*** Data records
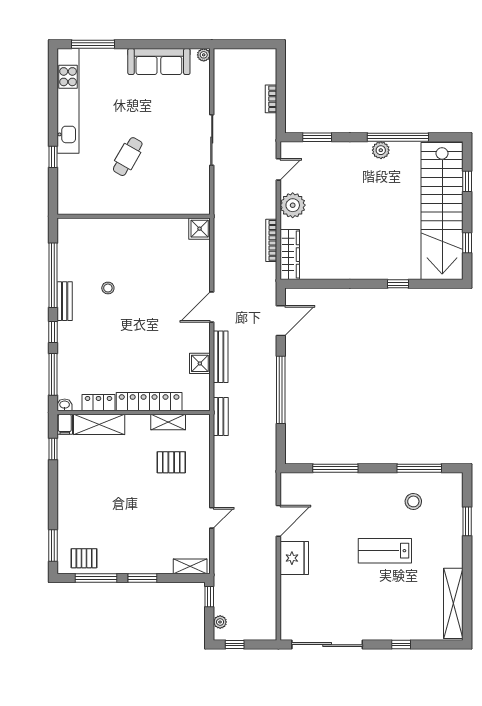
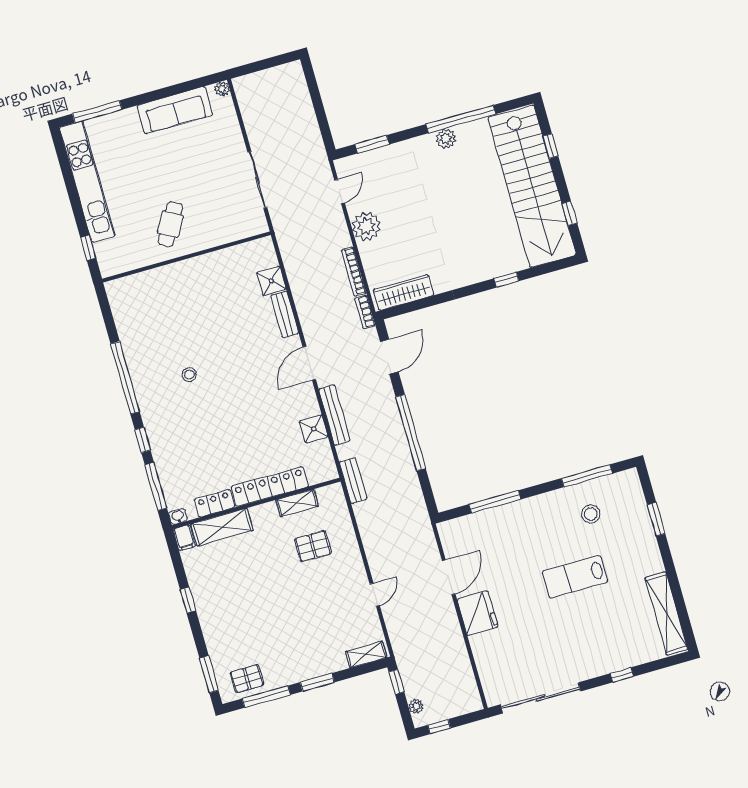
bookcase: (271, 99) -> (365, 312), moved
wall: (134, 216) -> (186, 257), moved
wardrobe: (290, 255) -> (403, 292), moved, turned -90
bench: (65, 301) -> (285, 314), moved
window: (53, 449) -> (188, 600), moved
******
**Work instruction**. Give back the entries verbatim. Do not include any picture.

**Response box**.
bookcase: (271, 99) -> (365, 312), moved
wall: (134, 216) -> (186, 257), moved
wardrobe: (290, 255) -> (403, 292), moved, turned -90
bench: (65, 301) -> (285, 314), moved
window: (53, 449) -> (188, 600), moved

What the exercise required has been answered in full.